§ WHAT IS NEEDED
Below are the records; tally the lines that include "capsule" and report only the total.

§ Before-and-after object listings
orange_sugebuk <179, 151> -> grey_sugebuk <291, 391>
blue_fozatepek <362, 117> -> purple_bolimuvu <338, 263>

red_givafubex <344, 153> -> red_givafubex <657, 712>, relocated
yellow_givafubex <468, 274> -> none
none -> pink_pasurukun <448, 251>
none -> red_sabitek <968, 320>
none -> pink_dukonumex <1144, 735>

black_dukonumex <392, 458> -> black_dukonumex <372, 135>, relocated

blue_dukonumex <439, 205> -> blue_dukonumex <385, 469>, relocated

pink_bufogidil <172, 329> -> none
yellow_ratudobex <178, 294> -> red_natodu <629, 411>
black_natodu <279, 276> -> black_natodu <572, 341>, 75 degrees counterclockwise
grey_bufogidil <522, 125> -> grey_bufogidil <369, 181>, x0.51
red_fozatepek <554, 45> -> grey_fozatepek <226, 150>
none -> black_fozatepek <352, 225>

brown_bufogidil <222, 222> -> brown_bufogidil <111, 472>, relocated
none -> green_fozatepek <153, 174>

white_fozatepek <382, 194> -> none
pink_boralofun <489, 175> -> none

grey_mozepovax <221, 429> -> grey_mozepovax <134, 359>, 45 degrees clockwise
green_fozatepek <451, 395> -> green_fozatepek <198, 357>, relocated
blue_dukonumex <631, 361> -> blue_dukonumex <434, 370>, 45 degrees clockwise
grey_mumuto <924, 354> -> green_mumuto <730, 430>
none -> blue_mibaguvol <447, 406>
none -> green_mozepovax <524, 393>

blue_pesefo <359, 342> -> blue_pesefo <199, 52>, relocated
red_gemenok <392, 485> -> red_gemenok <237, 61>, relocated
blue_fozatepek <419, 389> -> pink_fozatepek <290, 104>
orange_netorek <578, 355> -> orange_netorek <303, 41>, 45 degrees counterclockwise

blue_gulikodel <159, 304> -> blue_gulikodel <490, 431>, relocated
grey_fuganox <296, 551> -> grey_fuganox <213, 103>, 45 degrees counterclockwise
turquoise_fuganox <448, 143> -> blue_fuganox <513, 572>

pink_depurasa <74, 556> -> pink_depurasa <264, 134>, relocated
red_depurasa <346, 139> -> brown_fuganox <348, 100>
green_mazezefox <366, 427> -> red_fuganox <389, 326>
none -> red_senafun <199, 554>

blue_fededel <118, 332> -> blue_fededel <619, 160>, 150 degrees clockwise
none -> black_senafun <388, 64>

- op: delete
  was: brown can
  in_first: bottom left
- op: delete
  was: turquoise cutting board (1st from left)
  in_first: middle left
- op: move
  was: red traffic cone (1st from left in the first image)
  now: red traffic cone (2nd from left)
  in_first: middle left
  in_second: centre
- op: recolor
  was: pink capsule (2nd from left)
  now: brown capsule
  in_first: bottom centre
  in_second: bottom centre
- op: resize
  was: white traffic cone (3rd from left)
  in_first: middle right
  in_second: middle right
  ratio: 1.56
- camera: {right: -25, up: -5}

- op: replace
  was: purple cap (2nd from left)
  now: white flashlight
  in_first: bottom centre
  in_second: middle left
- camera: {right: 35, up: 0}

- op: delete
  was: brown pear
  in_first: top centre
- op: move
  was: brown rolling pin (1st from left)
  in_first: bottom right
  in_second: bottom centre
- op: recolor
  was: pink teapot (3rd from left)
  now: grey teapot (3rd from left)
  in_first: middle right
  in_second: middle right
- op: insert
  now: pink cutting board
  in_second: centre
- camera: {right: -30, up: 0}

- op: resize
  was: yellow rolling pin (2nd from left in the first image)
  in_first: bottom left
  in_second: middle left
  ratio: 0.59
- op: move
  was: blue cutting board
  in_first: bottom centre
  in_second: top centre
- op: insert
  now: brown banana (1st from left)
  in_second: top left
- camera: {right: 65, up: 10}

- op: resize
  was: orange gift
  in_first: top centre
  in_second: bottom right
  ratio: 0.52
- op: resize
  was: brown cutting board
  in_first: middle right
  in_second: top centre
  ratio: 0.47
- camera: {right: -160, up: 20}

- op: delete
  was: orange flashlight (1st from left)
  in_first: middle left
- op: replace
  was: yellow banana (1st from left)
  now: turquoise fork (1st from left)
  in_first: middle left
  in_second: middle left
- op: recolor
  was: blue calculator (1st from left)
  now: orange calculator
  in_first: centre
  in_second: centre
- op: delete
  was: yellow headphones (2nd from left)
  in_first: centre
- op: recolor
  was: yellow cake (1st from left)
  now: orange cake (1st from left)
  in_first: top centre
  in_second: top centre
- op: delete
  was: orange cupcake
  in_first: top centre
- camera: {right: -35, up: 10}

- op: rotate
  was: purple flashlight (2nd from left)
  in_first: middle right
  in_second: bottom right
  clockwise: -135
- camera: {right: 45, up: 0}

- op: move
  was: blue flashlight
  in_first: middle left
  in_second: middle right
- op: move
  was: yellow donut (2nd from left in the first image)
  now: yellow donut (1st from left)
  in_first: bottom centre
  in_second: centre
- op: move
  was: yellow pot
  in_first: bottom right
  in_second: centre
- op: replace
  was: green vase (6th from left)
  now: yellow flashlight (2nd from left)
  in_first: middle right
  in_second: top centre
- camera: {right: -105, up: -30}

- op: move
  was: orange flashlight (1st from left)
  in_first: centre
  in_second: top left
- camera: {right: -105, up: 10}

§ ANSWER SPACE
2